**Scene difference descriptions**
—————
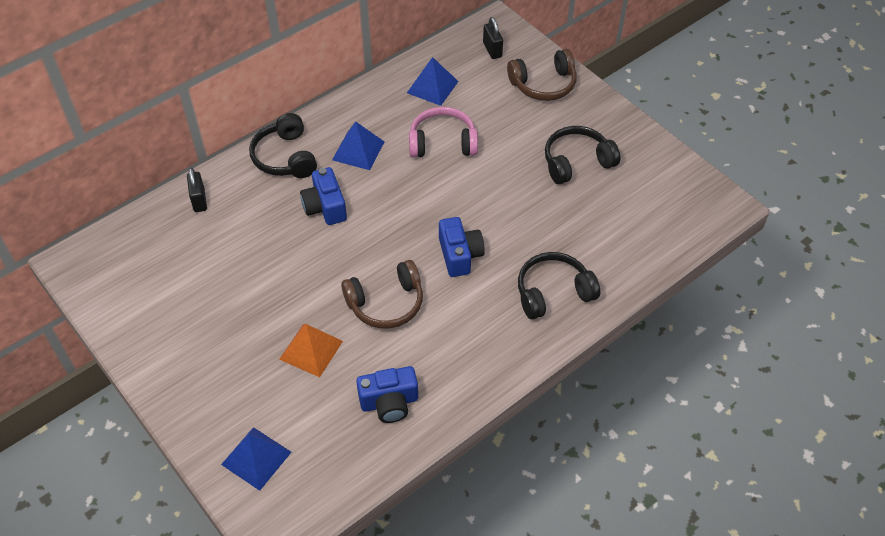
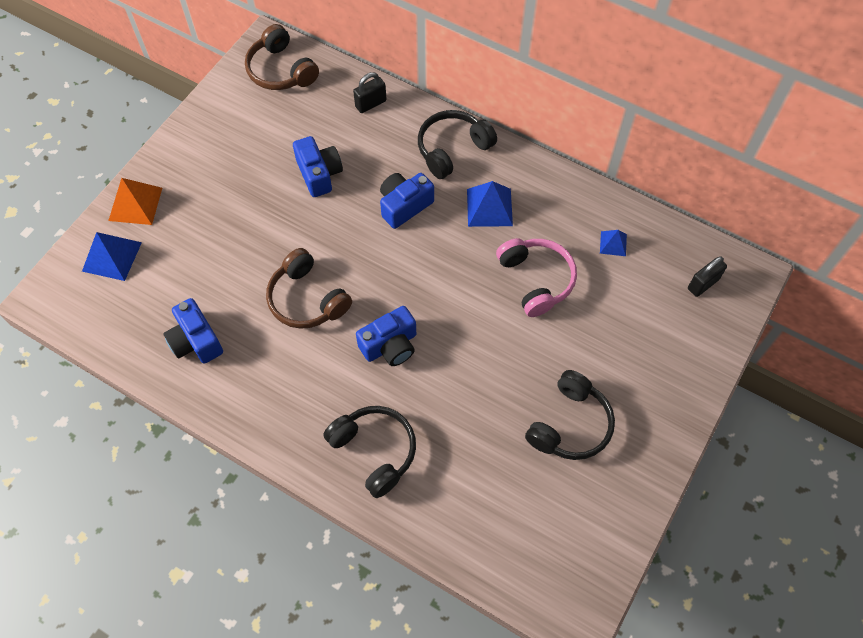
camera: 70 degrees right, 10 degrees up
(255, 260) = (319, 174): none -> blue camera
(311, 350) = (234, 256): orange pyramid -> orange pyramid (135, 204)
(432, 87) = (613, 243): blue pyramid -> blue pyramid, size x0.57
(543, 84) = (675, 354): brown headphones -> brown headphones (281, 70)
(577, 162) = (570, 424): black headphones -> black headphones turned 75 degrees clockwise

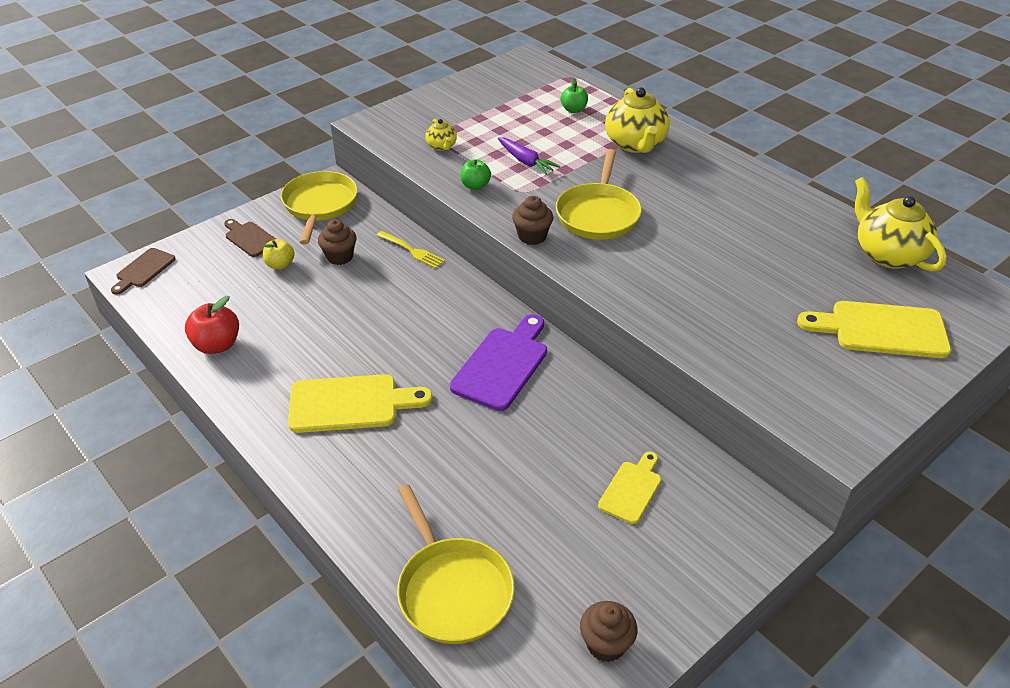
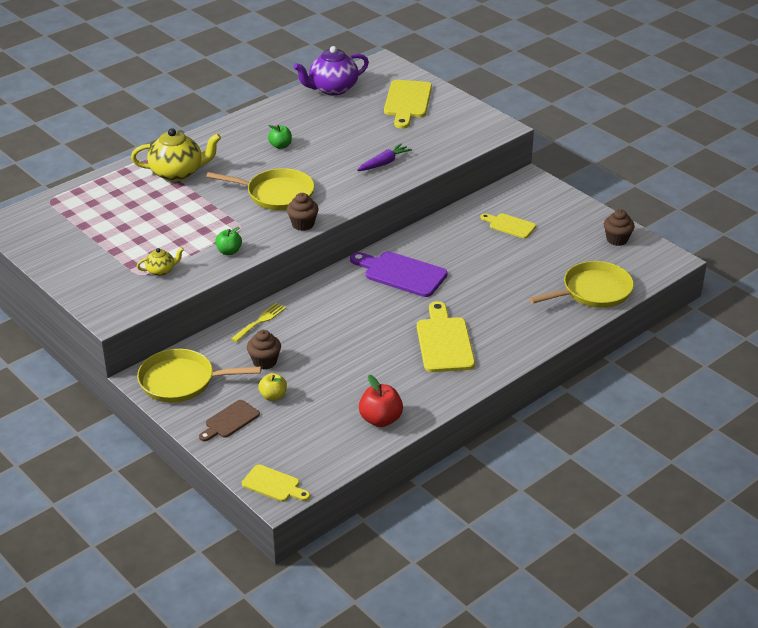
camera: 90 degrees left, 5 degrees down
(143, 270) = (274, 485): brown cutting board -> yellow cutting board
(526, 161) = (195, 226): purple carrot -> purple carrot (384, 163)
(573, 110) = (113, 200): green apple -> green apple (280, 146)
(887, 254) = (332, 89): yellow teapot -> purple teapot

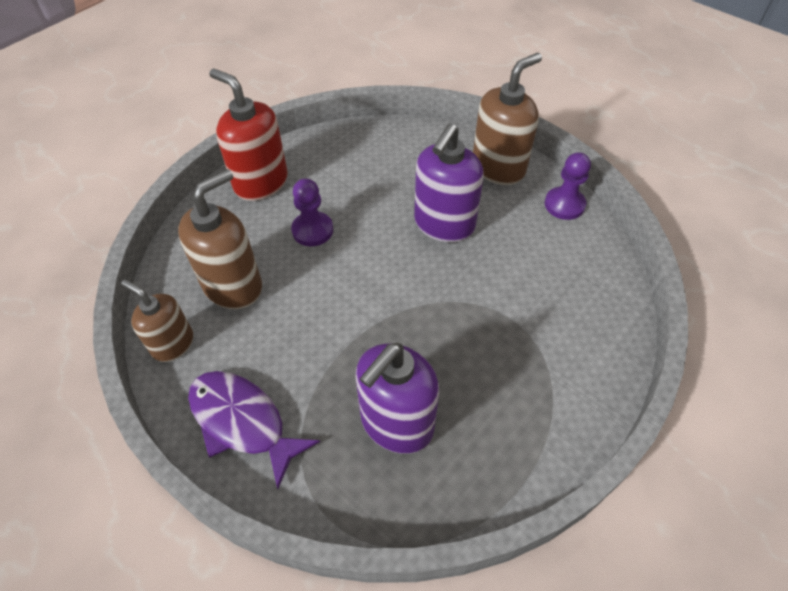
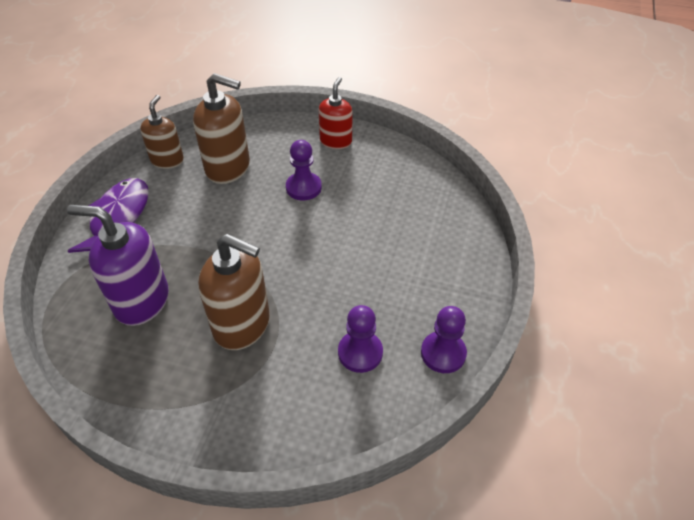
camera: 65 degrees right, 5 degrees down
(261, 182) = (336, 141): red soap dispenser -> red soap dispenser, size x0.64
(444, 224) = (358, 266): purple soap dispenser -> none
(498, 168) = (458, 284): brown soap dispenser -> brown soap dispenser (242, 325)
(542, 257) = (360, 352): none -> purple pawn

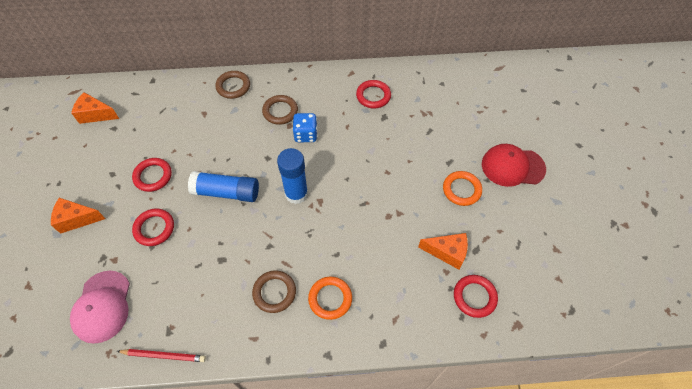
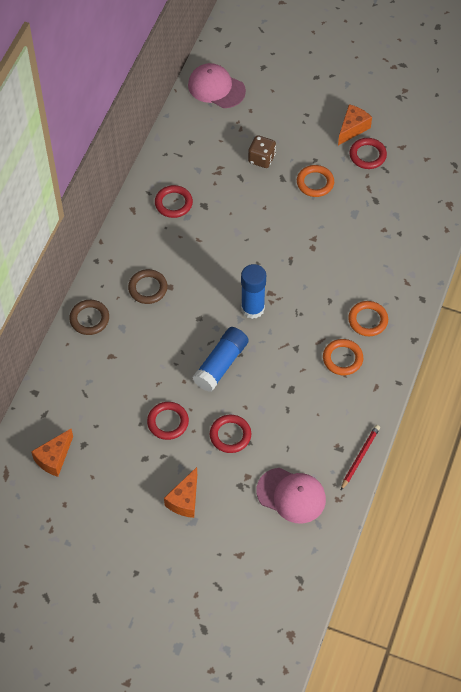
camera: 65 degrees left, 0 degrees up
(274, 292) = (342, 358): brown ring -> orange ring
(306, 135) = (189, 277): blue dice -> none
(447, 252) = (368, 221): orange cheese -> orange cheese (352, 128)
(459, 138) = (261, 159): none -> brown dice
(474, 297) = (414, 221): red ring -> red ring (367, 155)
(508, 79) = (216, 88): none -> pink cap
(512, 167) = (312, 135): red cap -> none

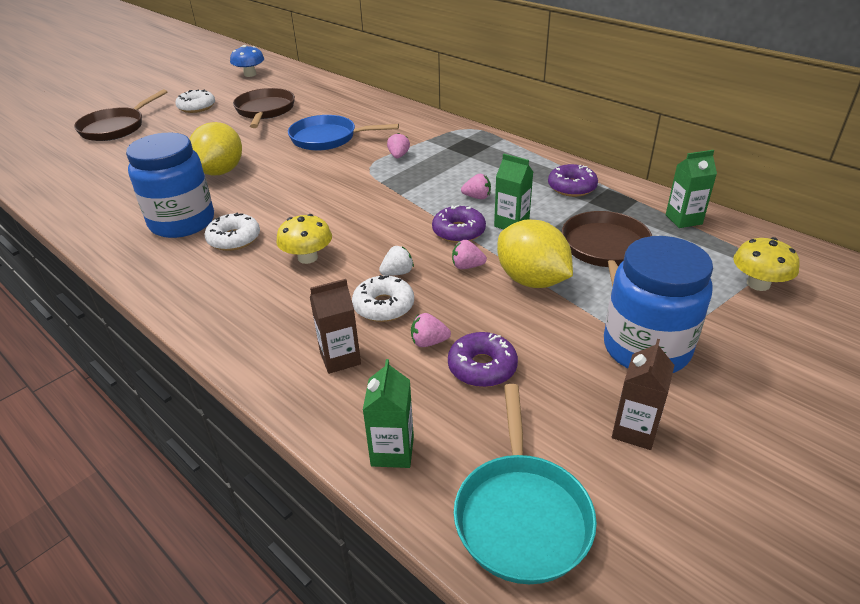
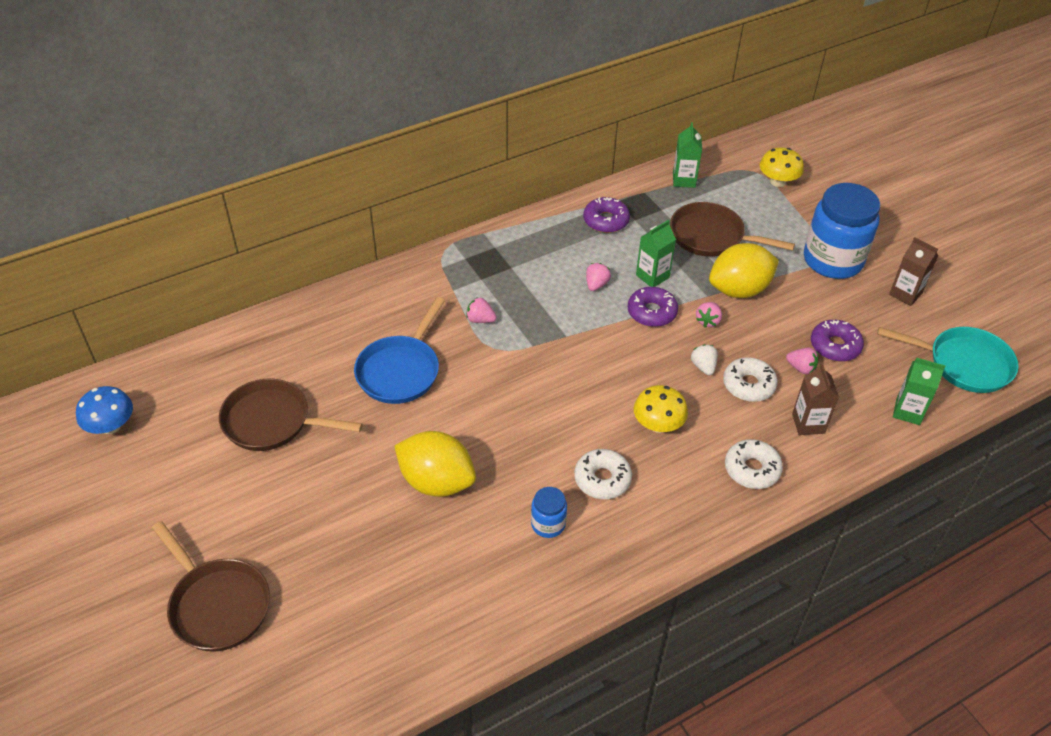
camera: 75 degrees left, 10 degrees up
(182, 222) = (548, 524): blue jar -> blue jar, size x0.46
(197, 107) = (203, 499): white donut -> white donut (752, 469)
(429, 342) = (801, 368): pink strawberry -> pink strawberry turned 75 degrees counterclockwise

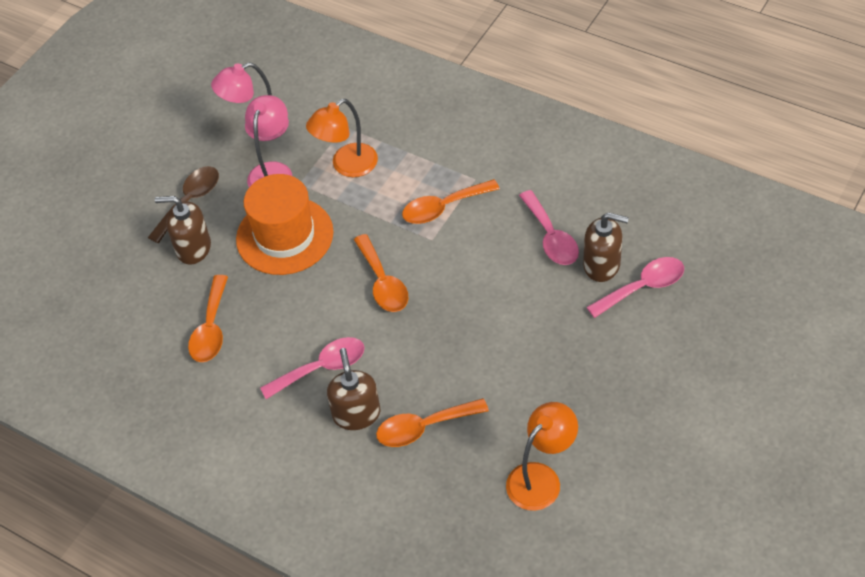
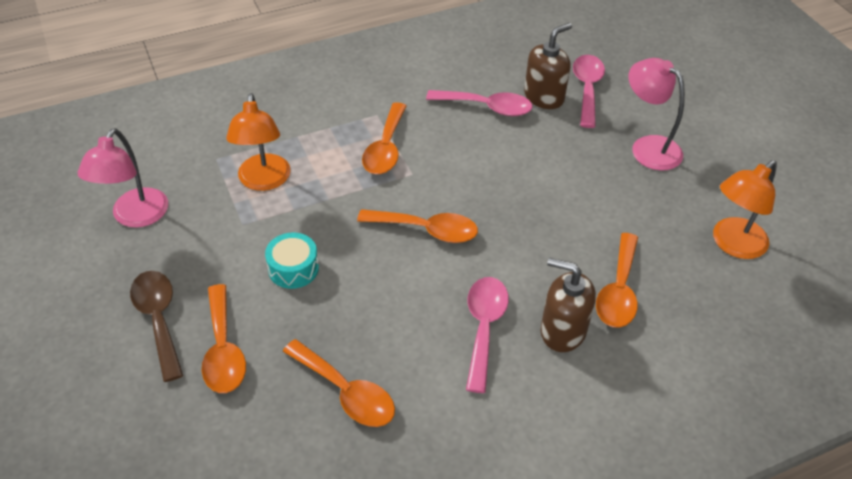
camera: 60 degrees left, 5 degrees down
(193, 248) = (223, 350): brown soap dispenser -> orange spoon
(273, 171) = (203, 234): pink lamp -> pink lamp (648, 147)
(284, 236) = (293, 268): orange hat -> turquoise drum
(541, 478) = (732, 245): orange lamp -> orange lamp turned 120 degrees counterclockwise

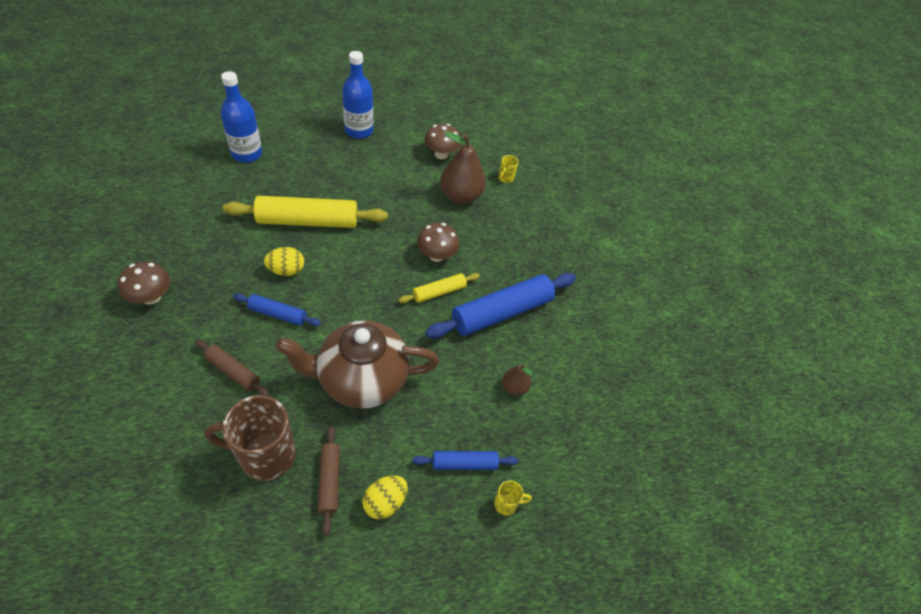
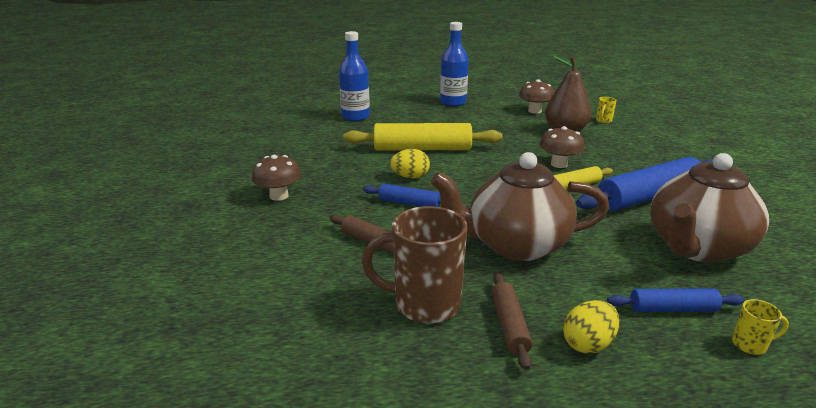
camera: 10 degrees right, 25 degrees down
(514, 387) = (696, 248): brown pear -> brown teapot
—————
Starting at the line above that has "(444, 224) = (358, 266): purple" and ending at the line that has "(459, 138) = (261, 159): none -> brown dice", copy each line exactly, leaving the pictures out and adding nothing.

(444, 224) = (358, 266): purple soap dispenser -> none
(498, 168) = (458, 284): brown soap dispenser -> brown soap dispenser (242, 325)
(542, 257) = (360, 352): none -> purple pawn

camera: 65 degrees left, 0 degrees up
(274, 292) = (342, 358): brown ring -> orange ring
(306, 135) = (189, 277): blue dice -> none
(447, 252) = (368, 221): orange cheese -> orange cheese (352, 128)
(459, 138) = (261, 159): none -> brown dice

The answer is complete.